Directions:
Each line of the entries that mentions the string "orange" needs to be reported.

Task input:

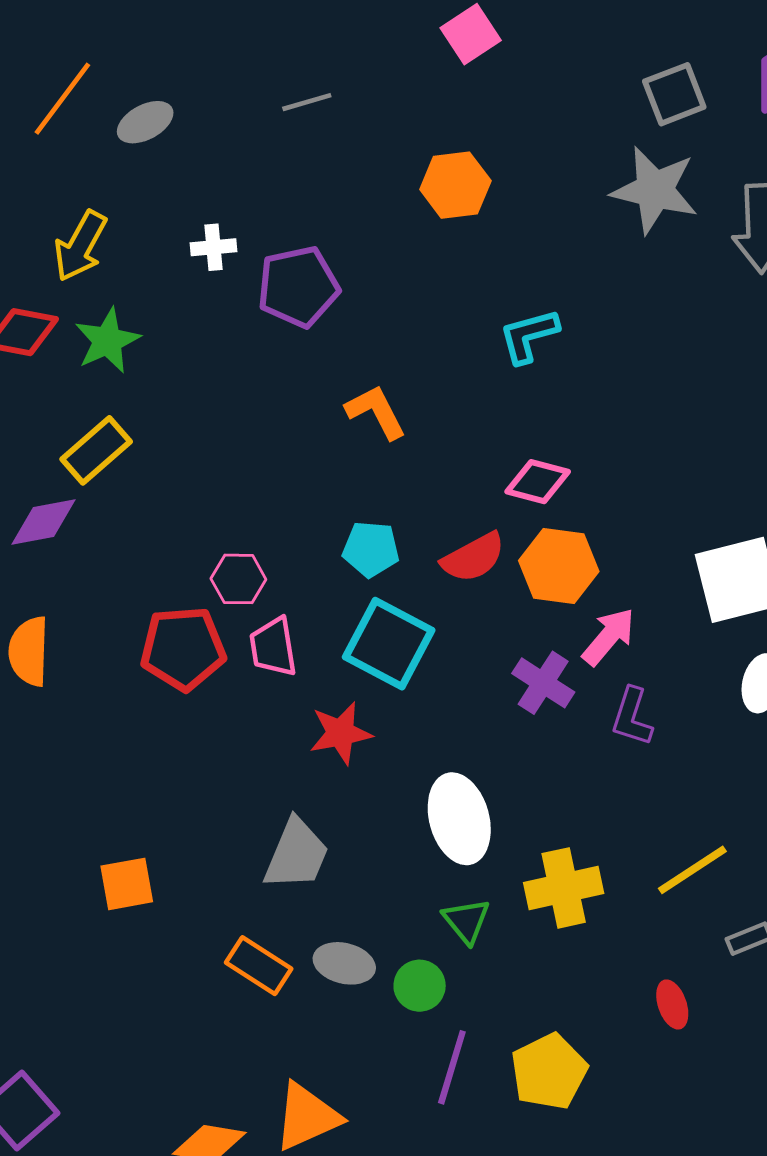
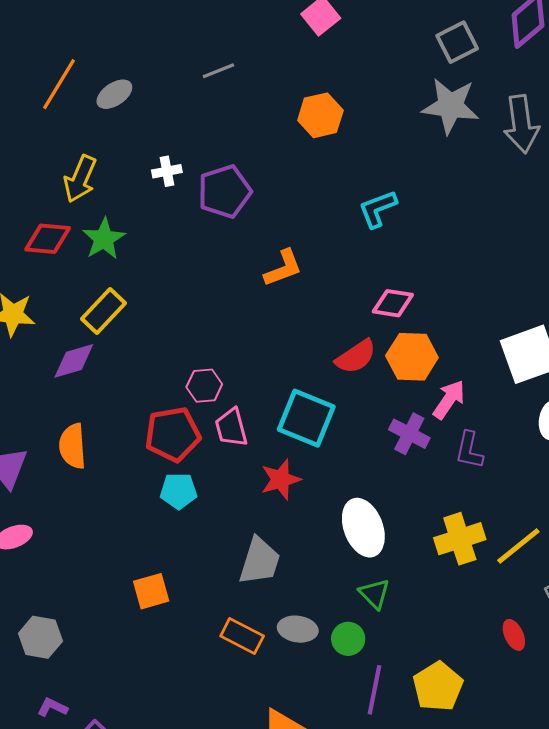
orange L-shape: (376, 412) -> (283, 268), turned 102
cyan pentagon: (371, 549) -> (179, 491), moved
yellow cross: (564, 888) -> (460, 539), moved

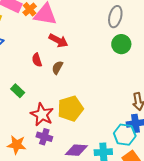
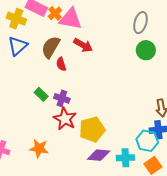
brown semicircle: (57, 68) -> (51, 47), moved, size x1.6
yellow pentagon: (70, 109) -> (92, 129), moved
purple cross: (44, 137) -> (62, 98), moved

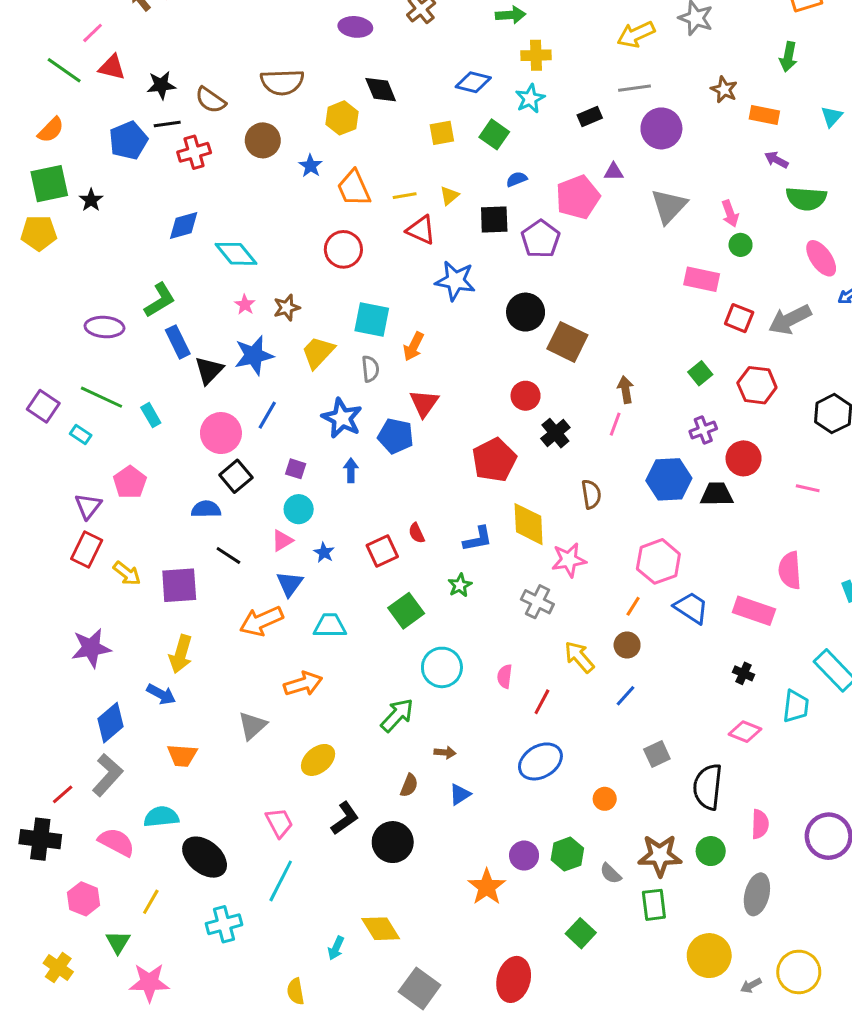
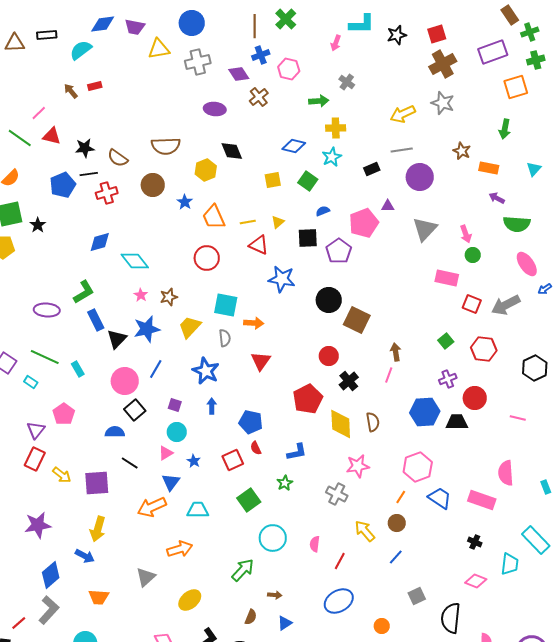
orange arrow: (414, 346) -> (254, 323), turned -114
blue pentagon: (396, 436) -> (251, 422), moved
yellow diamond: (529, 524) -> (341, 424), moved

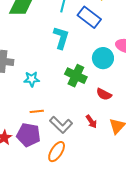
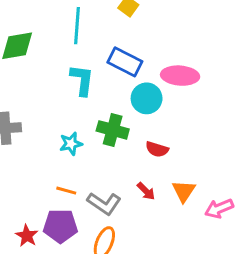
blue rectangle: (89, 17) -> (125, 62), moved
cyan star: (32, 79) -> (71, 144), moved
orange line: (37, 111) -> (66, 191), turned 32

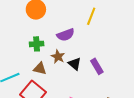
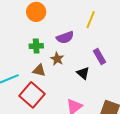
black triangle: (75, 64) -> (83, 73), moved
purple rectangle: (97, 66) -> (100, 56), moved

Response:
orange L-shape: (376, 412) -> (283, 268), turned 102
orange arrow: (414, 346) -> (254, 323), turned -114
orange line: (37, 111) -> (66, 191), turned 32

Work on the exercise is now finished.